___ RECORDS SUPPLIED

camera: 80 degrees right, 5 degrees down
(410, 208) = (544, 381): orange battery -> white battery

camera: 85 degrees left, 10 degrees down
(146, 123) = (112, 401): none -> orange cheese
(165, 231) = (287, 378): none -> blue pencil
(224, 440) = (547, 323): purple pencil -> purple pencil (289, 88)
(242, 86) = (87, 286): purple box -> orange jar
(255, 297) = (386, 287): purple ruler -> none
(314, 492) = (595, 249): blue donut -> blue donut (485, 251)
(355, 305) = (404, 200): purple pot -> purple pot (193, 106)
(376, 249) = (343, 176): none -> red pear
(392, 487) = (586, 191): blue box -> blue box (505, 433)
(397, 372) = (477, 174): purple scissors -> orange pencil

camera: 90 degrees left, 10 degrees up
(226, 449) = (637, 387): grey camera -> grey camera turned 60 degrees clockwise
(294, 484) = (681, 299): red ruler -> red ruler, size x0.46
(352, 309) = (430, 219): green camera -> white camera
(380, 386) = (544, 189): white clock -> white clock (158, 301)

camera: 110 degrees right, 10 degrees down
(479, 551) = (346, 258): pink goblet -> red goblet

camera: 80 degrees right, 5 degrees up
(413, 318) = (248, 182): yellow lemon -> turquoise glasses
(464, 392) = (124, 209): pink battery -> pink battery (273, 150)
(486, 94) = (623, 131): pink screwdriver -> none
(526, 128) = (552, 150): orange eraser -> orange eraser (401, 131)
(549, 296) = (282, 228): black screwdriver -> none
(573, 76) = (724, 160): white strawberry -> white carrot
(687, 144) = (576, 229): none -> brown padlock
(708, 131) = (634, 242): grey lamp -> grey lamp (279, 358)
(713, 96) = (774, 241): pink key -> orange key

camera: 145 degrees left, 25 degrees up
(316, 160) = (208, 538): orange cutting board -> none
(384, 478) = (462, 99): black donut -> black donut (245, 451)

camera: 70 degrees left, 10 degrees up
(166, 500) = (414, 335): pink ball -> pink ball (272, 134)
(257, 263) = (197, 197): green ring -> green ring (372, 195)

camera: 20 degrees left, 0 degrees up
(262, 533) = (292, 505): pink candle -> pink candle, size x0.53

______

TASK PROMPT
For each line in the data, set it down again exactly.

RESULT
camera: 80 degrees right, 5 degrees down
(410, 208) = (544, 381): orange battery -> white battery

camera: 85 degrees left, 10 degrees down
(146, 123) = (112, 401): none -> orange cheese
(165, 231) = (287, 378): none -> blue pencil
(224, 440) = (547, 323): purple pencil -> purple pencil (289, 88)
(242, 86) = (87, 286): purple box -> orange jar
(255, 297) = (386, 287): purple ruler -> none
(314, 492) = (595, 249): blue donut -> blue donut (485, 251)
(355, 305) = (404, 200): purple pot -> purple pot (193, 106)
(376, 249) = (343, 176): none -> red pear
(392, 487) = (586, 191): blue box -> blue box (505, 433)
(397, 372) = (477, 174): purple scissors -> orange pencil

camera: 90 degrees left, 10 degrees up
(226, 449) = (637, 387): grey camera -> grey camera turned 60 degrees clockwise
(294, 484) = (681, 299): red ruler -> red ruler, size x0.46
(352, 309) = (430, 219): green camera -> white camera
(380, 386) = (544, 189): white clock -> white clock (158, 301)

camera: 110 degrees right, 10 degrees down
(479, 551) = (346, 258): pink goblet -> red goblet

camera: 80 degrees right, 5 degrees up
(413, 318) = (248, 182): yellow lemon -> turquoise glasses
(464, 392) = (124, 209): pink battery -> pink battery (273, 150)
(486, 94) = (623, 131): pink screwdriver -> none
(526, 128) = (552, 150): orange eraser -> orange eraser (401, 131)
(549, 296) = (282, 228): black screwdriver -> none
(573, 76) = (724, 160): white strawberry -> white carrot
(687, 144) = (576, 229): none -> brown padlock
(708, 131) = (634, 242): grey lamp -> grey lamp (279, 358)
(713, 96) = (774, 241): pink key -> orange key

camera: 145 degrees left, 25 degrees up
(316, 160) = (208, 538): orange cutting board -> none
(384, 478) = (462, 99): black donut -> black donut (245, 451)

camera: 70 degrees left, 10 degrees up
(166, 500) = (414, 335): pink ball -> pink ball (272, 134)
(257, 263) = (197, 197): green ring -> green ring (372, 195)

camera: 20 degrees left, 0 degrees up
(262, 533) = (292, 505): pink candle -> pink candle, size x0.53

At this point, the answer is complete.